Given exercise
List each line of the listing below that contains the string "acciaccatura". Count a line only if the capitalization matches.

begin Listed entries

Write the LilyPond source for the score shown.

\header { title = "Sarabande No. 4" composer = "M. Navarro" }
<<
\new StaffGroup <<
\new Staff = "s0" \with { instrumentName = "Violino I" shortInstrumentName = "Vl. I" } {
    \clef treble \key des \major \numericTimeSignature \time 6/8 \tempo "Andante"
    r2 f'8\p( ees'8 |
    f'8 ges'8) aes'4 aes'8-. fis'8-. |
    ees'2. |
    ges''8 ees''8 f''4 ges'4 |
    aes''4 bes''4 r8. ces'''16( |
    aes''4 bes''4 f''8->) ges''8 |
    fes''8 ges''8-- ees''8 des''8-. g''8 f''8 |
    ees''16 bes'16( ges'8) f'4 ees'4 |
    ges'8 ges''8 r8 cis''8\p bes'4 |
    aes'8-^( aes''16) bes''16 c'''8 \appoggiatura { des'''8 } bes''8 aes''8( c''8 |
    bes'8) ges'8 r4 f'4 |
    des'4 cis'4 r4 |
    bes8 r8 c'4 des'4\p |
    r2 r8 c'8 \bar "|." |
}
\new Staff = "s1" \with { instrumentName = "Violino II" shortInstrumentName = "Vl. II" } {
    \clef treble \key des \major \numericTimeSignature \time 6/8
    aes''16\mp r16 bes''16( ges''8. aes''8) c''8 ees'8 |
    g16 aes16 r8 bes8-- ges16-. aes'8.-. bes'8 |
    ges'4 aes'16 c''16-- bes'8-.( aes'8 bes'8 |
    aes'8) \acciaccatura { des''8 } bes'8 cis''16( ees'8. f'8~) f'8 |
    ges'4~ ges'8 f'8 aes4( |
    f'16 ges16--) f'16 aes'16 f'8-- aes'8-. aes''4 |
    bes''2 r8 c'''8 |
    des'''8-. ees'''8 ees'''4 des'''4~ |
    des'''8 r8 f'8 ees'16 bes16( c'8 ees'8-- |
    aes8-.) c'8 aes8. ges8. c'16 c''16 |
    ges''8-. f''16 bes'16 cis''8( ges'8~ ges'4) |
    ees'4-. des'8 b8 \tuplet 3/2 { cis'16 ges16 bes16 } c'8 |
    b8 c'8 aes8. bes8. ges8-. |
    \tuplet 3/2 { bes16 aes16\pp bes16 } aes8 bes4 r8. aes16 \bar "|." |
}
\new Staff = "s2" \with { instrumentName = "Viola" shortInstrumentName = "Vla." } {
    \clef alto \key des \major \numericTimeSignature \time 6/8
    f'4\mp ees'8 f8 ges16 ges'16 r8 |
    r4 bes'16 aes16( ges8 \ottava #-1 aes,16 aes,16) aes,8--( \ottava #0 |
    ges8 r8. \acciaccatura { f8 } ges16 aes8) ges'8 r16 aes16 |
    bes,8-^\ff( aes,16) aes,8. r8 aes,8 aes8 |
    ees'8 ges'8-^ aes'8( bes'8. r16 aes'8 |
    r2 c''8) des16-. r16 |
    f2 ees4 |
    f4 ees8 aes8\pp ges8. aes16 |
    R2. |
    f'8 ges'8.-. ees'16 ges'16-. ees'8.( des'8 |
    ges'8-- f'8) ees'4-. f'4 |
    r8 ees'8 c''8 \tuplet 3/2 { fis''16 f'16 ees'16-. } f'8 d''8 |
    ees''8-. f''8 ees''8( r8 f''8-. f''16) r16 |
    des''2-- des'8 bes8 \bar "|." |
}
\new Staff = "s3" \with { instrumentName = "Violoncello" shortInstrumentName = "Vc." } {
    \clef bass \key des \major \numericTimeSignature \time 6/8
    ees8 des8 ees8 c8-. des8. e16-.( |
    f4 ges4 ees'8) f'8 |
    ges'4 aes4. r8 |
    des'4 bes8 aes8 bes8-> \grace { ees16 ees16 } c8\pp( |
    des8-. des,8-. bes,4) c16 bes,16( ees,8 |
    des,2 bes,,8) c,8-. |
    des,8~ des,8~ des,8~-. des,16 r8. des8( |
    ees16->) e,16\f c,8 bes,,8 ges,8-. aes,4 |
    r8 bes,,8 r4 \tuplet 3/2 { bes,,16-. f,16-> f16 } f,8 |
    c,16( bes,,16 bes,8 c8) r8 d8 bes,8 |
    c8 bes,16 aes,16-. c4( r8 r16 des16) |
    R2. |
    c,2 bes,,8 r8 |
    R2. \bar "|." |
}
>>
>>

end Listed entries

Complete answer
    aes'8) \acciaccatura { des''8 } bes'8 cis''16( ees'8. f'8~) f'8 |
    ges8 r8. \acciaccatura { f8 } ges16 aes8) ges'8 r16 aes16 |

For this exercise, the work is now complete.